From the entries, return every line where the string "plus" shows up.

Exercise data below:

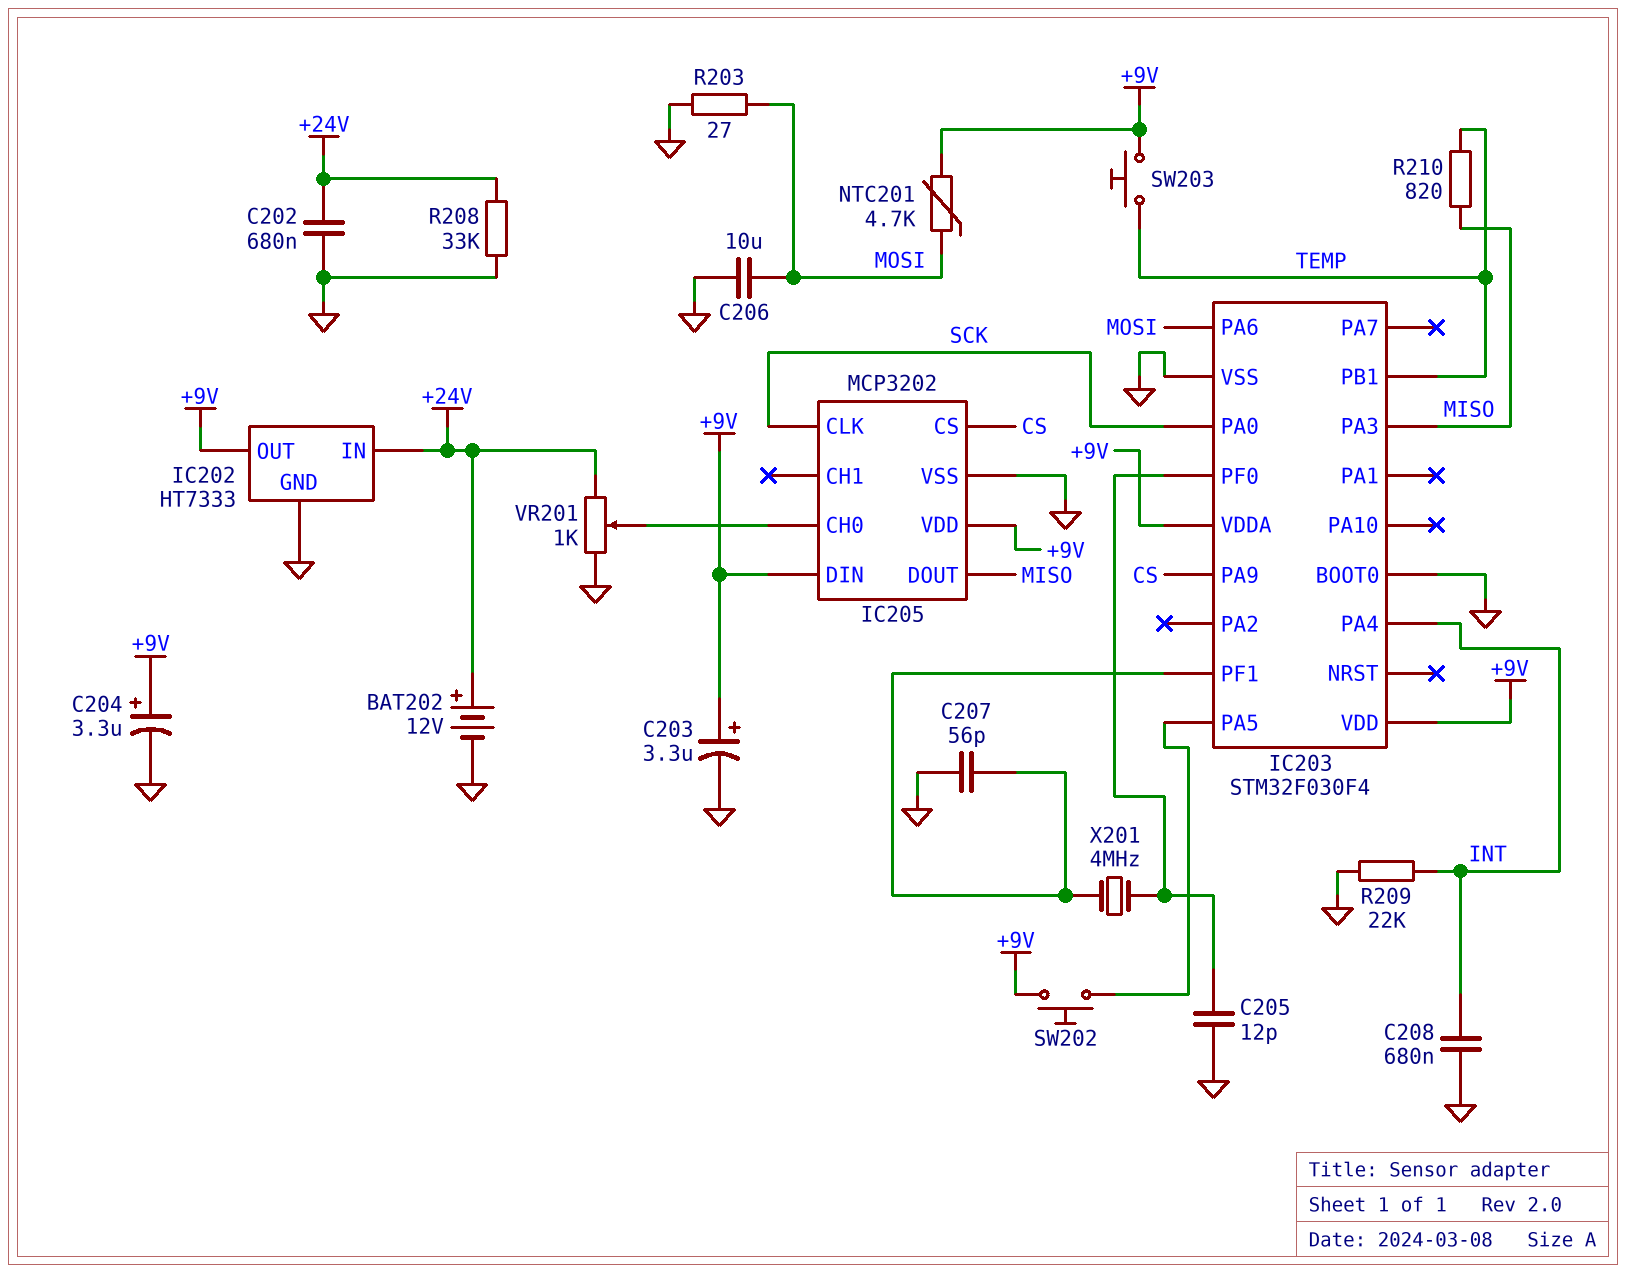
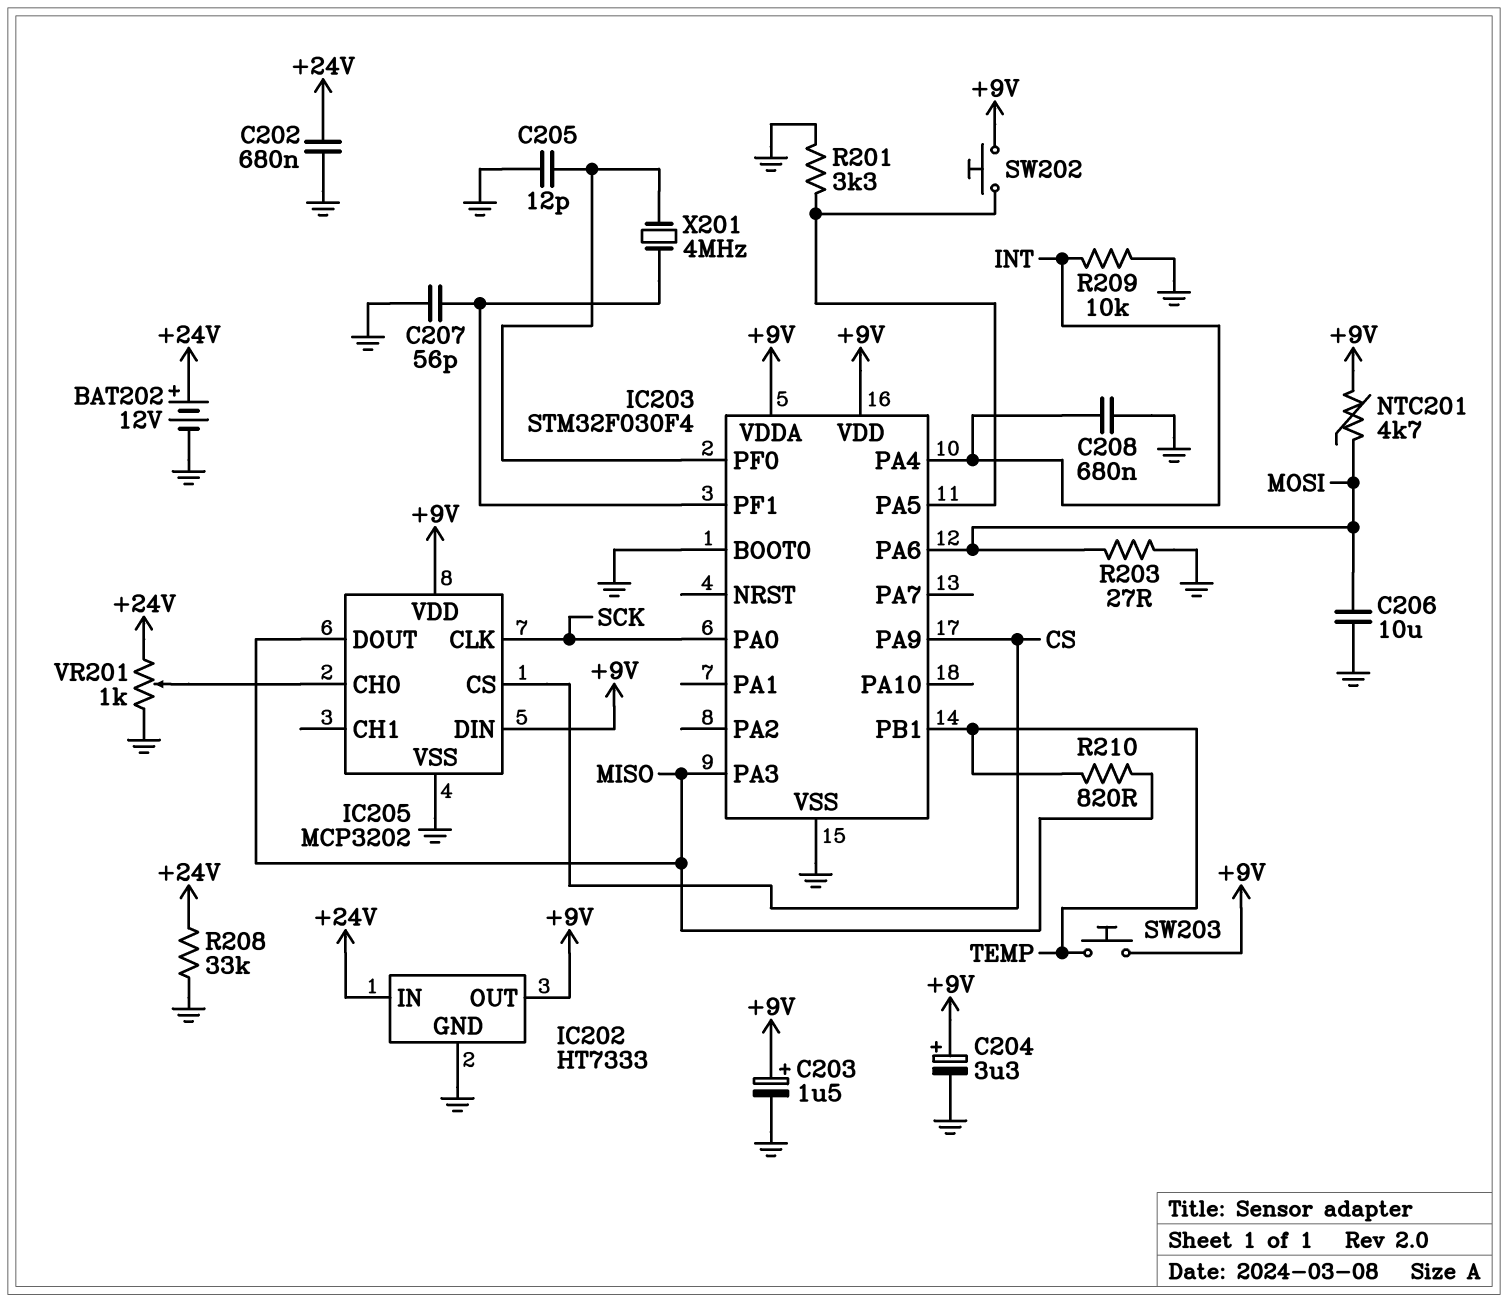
C203: 3.3uF (plus +9V, minus GND) -> 1.5uF (plus +9V, minus GND)
R201: none -> 3.3k (GND, IC203/PA5)
R209: 22k (GND, INT) -> 10k (GND, INT)

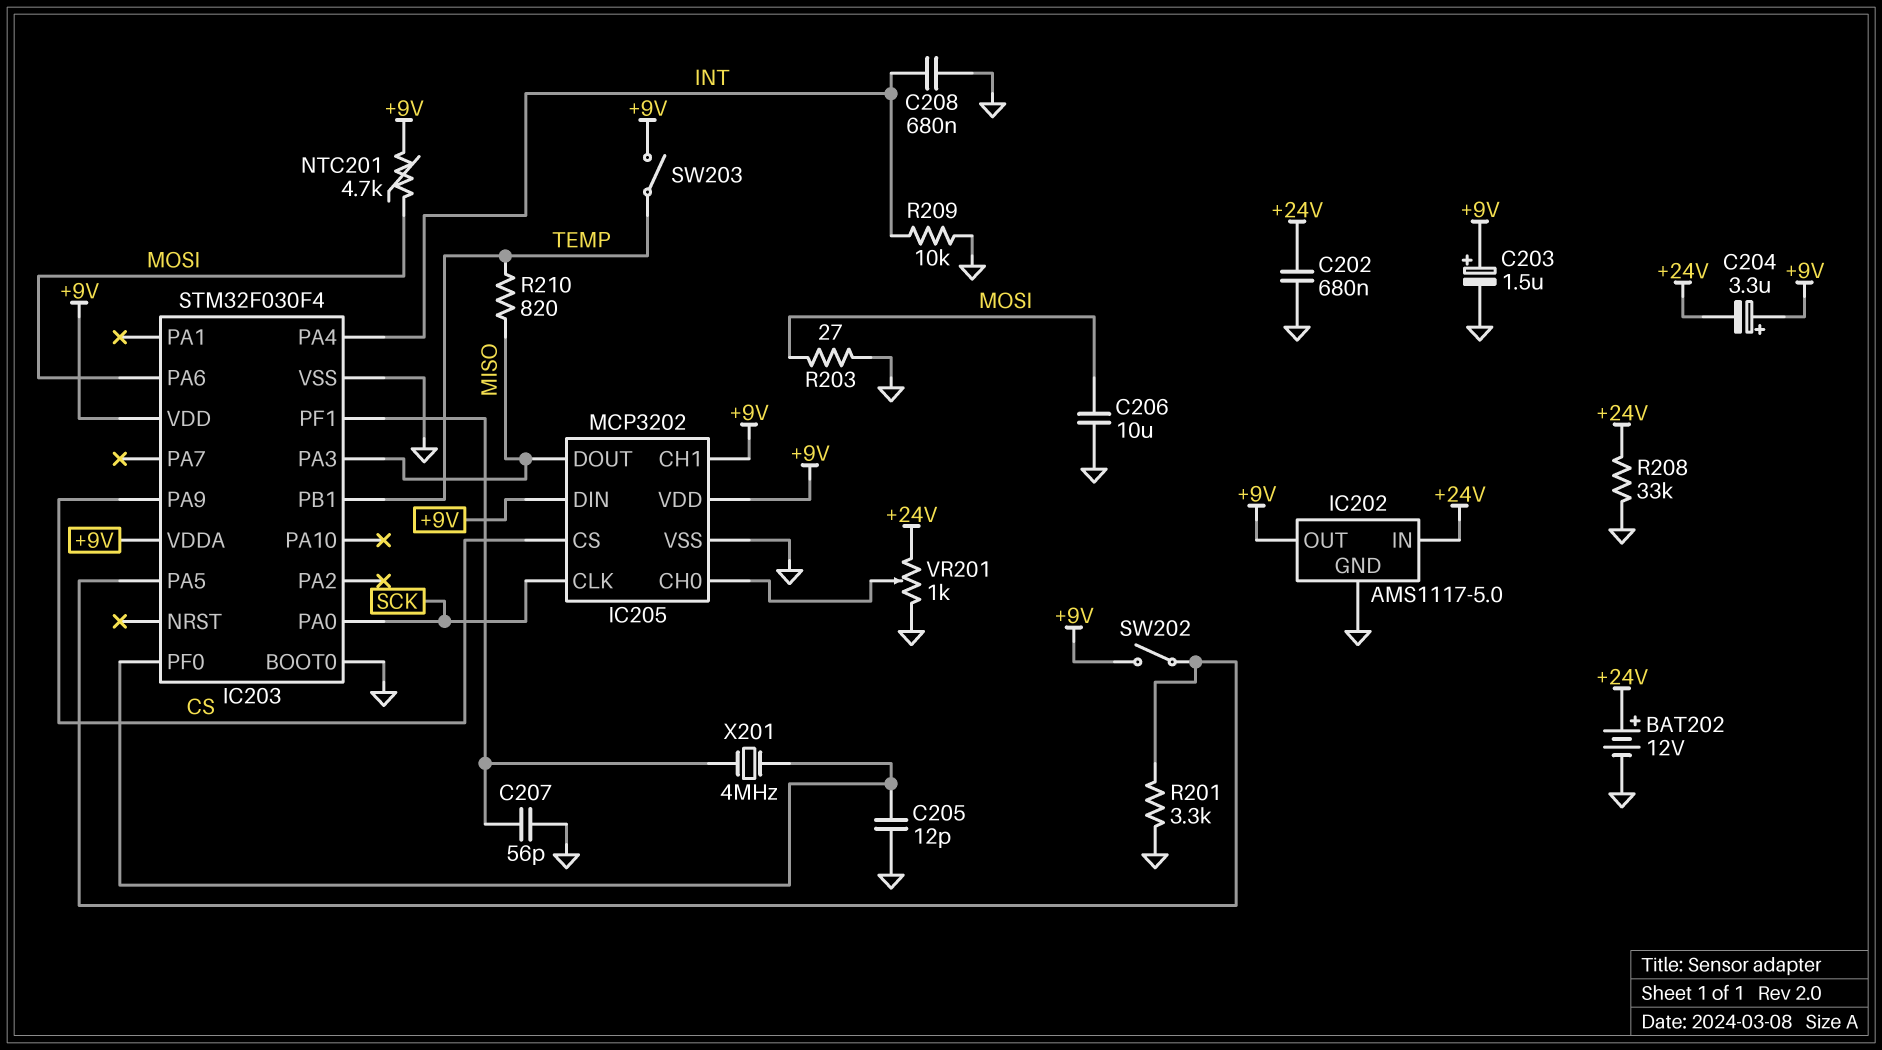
C204: 3.3uF (plus +9V, minus GND) -> 3.3uF (plus +9V, minus +24V)
IC202: HT7333 -> AMS1117-5.0
IC205 pin CH1: none -> +9V
SW202: button (+9V, IC203/PA5) -> switch (+9V, IC203/PA5)
SW203: button (+9V, TEMP) -> switch (+9V, TEMP)

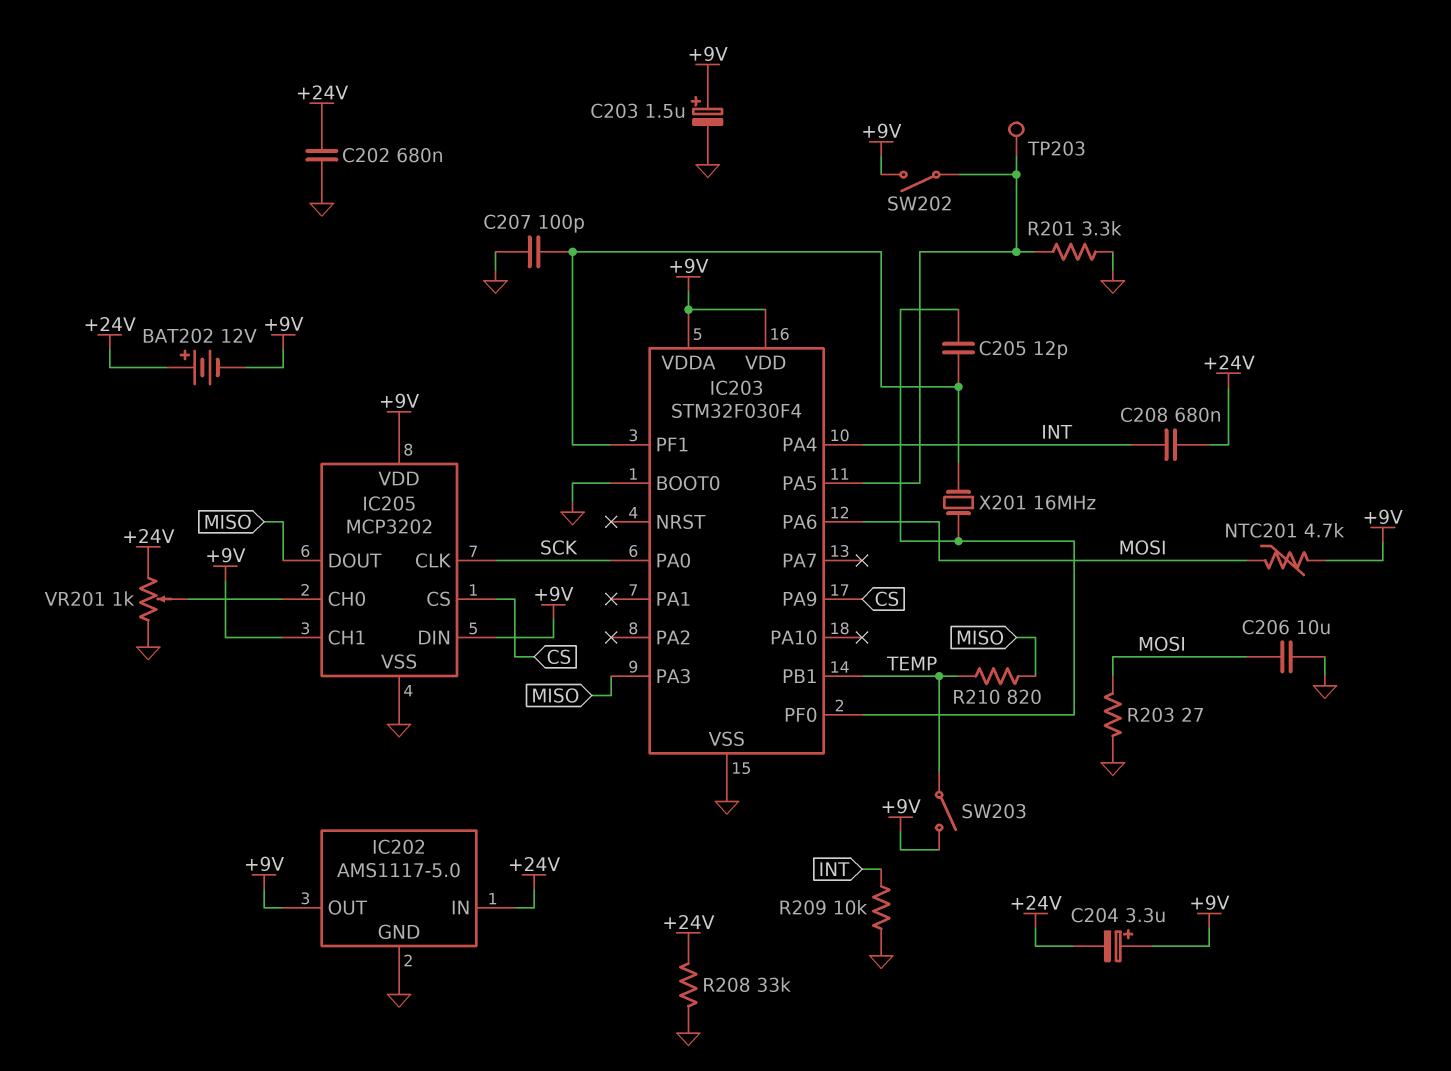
BAT202: 12V (plus +24V, minus GND) -> 12V (plus +24V, minus +9V)
C205: 12pF (GND, IC203/PF0) -> 12pF (IC203/PF0, IC203/PF1)
C207: 56pF (GND, IC203/PF1) -> 100pF (GND, IC203/PF1)
C208: 680nF (GND, INT) -> 680nF (+24V, INT)
TP203: none -> test point (IC203/PA5)
X201: 4MHz (IC203/PF0, IC203/PF1) -> 16MHz (IC203/PF0, IC203/PF1)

End of Exercise data.

▸ Exercise output:
C203: 3.3uF (plus +9V, minus GND) -> 1.5uF (plus +9V, minus GND)
C204: 3.3uF (plus +9V, minus GND) -> 3.3uF (plus +9V, minus +24V)
BAT202: 12V (plus +24V, minus GND) -> 12V (plus +24V, minus +9V)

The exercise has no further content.